(AIM):
Please gather every line below that contains the string "Pennsylvania" and copy each one in full.

>> BEGIN RECORDS FOR THIS TASK

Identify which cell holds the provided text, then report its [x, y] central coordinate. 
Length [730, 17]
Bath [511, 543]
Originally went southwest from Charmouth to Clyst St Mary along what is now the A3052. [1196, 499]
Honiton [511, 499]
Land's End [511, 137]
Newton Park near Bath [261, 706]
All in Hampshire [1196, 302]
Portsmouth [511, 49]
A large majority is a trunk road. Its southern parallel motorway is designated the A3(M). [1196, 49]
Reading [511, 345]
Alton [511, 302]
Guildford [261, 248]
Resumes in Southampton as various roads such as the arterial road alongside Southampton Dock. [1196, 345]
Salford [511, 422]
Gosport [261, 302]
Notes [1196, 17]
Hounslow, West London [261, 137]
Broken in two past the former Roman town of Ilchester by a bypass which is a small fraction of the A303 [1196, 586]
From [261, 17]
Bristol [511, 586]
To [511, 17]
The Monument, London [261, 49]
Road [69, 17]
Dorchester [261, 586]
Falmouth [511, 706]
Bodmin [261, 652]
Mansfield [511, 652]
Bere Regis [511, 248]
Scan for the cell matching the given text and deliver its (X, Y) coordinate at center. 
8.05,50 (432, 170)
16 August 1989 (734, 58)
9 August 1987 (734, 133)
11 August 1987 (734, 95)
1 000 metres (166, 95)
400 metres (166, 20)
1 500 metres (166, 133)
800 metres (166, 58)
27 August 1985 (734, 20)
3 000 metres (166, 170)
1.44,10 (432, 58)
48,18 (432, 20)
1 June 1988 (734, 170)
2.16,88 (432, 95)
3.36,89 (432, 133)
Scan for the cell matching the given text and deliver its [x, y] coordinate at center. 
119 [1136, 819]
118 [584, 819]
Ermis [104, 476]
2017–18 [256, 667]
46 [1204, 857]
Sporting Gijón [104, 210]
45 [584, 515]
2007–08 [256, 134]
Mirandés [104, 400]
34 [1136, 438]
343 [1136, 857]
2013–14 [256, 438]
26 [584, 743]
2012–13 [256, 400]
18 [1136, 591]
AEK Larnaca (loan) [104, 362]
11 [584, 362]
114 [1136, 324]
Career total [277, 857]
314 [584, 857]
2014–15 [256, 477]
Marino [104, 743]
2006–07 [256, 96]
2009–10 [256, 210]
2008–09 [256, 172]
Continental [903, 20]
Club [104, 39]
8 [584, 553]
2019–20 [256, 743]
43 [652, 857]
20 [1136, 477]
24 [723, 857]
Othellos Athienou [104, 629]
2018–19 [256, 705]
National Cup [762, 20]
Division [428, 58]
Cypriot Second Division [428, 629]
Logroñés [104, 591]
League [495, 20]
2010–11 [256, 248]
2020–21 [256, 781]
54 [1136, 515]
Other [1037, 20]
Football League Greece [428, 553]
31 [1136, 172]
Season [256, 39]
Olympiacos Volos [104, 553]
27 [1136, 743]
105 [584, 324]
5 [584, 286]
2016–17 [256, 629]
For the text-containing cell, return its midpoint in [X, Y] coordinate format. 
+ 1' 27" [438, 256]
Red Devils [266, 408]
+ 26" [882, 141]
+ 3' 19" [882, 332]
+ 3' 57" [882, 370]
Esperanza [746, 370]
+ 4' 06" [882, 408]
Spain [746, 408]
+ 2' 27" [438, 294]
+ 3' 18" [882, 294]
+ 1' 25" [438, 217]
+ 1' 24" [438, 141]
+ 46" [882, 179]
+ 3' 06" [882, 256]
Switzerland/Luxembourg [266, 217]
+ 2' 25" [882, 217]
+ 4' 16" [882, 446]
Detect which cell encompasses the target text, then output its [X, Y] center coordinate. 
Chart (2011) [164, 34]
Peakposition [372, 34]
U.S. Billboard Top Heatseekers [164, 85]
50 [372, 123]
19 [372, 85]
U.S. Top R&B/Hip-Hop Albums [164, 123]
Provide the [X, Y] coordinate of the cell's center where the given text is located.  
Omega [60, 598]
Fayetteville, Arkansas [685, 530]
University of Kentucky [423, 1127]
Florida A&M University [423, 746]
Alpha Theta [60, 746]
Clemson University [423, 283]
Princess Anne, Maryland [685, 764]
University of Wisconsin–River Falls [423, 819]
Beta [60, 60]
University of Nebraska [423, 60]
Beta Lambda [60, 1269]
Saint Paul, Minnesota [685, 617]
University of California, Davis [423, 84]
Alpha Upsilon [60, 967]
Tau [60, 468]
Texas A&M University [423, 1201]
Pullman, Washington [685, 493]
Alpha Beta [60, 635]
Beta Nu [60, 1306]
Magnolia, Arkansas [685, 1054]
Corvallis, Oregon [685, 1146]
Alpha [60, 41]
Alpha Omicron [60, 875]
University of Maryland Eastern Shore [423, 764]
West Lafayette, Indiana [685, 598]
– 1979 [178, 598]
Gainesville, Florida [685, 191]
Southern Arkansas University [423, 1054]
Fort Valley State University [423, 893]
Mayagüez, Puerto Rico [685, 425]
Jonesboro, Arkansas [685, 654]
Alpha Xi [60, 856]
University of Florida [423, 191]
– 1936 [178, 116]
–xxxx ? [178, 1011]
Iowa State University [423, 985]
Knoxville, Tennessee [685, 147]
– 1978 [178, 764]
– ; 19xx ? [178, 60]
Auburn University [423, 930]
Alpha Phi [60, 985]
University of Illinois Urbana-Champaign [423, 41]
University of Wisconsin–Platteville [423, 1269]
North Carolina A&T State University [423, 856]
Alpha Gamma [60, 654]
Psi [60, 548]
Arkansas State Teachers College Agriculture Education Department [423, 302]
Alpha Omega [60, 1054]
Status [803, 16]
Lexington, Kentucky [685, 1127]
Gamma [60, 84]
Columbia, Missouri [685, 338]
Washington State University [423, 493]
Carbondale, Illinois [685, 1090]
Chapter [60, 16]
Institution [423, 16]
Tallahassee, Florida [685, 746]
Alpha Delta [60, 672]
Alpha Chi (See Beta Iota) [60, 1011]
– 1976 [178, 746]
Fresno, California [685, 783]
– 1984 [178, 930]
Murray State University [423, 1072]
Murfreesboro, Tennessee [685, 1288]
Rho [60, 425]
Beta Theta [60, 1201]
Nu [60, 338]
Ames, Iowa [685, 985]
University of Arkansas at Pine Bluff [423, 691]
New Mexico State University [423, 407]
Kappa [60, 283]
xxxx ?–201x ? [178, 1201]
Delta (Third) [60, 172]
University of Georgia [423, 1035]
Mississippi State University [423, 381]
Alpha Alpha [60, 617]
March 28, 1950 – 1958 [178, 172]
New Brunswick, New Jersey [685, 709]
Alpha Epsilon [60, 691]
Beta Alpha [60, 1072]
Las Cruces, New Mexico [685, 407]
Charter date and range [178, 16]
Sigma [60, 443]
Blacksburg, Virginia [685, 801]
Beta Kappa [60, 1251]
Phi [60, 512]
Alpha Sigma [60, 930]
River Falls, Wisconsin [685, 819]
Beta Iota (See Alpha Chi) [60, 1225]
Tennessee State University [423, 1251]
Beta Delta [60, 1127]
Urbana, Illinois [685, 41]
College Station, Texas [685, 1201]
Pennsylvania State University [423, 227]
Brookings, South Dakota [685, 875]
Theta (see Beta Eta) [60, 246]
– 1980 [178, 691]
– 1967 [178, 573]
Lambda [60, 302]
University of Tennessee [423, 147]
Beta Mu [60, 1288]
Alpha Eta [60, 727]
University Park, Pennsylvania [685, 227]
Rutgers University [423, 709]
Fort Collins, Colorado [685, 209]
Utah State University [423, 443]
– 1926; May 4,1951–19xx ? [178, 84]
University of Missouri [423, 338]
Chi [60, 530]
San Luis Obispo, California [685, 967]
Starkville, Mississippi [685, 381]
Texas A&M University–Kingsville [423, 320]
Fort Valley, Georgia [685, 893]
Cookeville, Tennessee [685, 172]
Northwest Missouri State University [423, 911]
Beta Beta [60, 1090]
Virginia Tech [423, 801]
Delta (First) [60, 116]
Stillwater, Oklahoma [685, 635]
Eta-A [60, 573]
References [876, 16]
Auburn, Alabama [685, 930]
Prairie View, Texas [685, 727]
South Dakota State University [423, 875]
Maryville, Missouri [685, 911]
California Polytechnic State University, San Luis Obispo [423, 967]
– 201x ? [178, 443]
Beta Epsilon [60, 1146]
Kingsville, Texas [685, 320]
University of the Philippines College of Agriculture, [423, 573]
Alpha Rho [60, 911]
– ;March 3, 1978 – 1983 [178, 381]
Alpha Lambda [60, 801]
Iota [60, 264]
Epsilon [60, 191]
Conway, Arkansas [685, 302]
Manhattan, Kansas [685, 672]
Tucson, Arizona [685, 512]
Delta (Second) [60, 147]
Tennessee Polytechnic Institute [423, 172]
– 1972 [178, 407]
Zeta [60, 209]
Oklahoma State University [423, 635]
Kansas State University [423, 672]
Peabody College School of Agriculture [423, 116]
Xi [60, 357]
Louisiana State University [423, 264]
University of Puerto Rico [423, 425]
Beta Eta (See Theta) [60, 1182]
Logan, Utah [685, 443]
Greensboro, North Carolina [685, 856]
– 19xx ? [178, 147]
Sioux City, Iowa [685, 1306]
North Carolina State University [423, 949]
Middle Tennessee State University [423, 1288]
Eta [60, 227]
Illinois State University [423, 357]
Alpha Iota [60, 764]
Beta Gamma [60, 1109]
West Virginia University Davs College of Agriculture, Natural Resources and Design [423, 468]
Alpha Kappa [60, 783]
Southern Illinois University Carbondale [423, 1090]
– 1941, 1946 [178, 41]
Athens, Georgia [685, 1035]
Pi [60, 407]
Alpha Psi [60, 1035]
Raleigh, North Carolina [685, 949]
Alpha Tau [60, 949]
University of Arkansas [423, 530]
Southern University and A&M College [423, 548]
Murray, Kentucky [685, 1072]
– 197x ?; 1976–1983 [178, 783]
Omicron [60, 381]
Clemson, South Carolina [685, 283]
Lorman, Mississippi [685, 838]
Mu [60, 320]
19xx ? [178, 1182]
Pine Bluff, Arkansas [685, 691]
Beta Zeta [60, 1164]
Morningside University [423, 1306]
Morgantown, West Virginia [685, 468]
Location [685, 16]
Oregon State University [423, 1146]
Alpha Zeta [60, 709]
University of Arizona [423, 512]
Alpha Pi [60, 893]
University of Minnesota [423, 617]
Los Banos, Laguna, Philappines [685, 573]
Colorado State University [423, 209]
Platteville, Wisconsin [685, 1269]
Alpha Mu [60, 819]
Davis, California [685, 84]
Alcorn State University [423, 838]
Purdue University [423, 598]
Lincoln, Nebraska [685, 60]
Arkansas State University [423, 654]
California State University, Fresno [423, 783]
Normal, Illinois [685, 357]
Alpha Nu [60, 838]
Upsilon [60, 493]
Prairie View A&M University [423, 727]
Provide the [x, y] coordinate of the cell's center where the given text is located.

>> END RECORDS FOR THIS TASK

(EXPECTED ANSWER):
Pennsylvania State University [423, 227]
University Park, Pennsylvania [685, 227]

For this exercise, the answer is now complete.